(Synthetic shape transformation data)
● ● ● ●
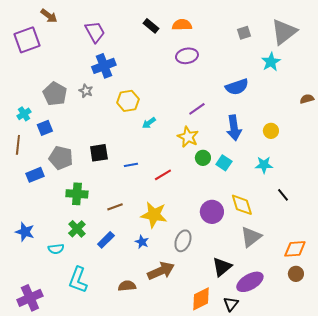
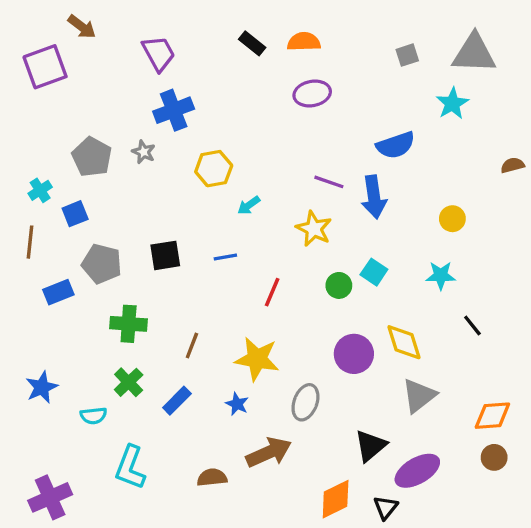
gray triangle: (284, 32) -> (474, 53), turned 40
purple line: (197, 109) -> (329, 182), turned 54
blue arrow: (234, 128) -> (374, 197), moved
green circle: (203, 158) -> (339, 285), moved
blue line: (131, 165) -> (225, 257), moved
red line: (163, 175) -> (272, 292), turned -36
brown line: (115, 207) -> (192, 346), turned -49
blue star: (25, 232) -> (42, 387), turned 30

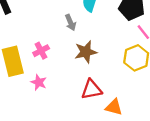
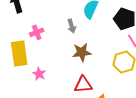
pink cross: (41, 51) -> (37, 32), moved

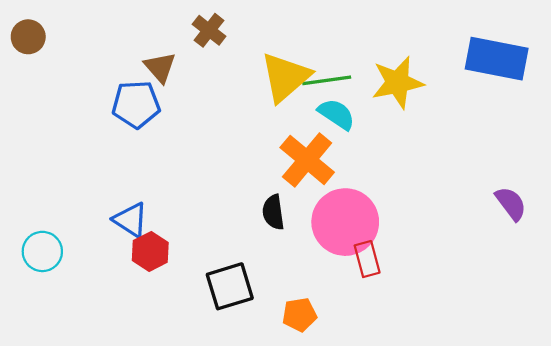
● ● ● ●
Task details - All of the data gets printed again exactly; the pictures do not.

Answer below -
gray triangle: (284, 32) -> (474, 53), turned 40
purple line: (197, 109) -> (329, 182), turned 54
blue arrow: (234, 128) -> (374, 197), moved
green circle: (203, 158) -> (339, 285), moved
blue line: (131, 165) -> (225, 257), moved
red line: (163, 175) -> (272, 292), turned -36
brown line: (115, 207) -> (192, 346), turned -49
blue star: (25, 232) -> (42, 387), turned 30

pink cross: (41, 51) -> (37, 32), moved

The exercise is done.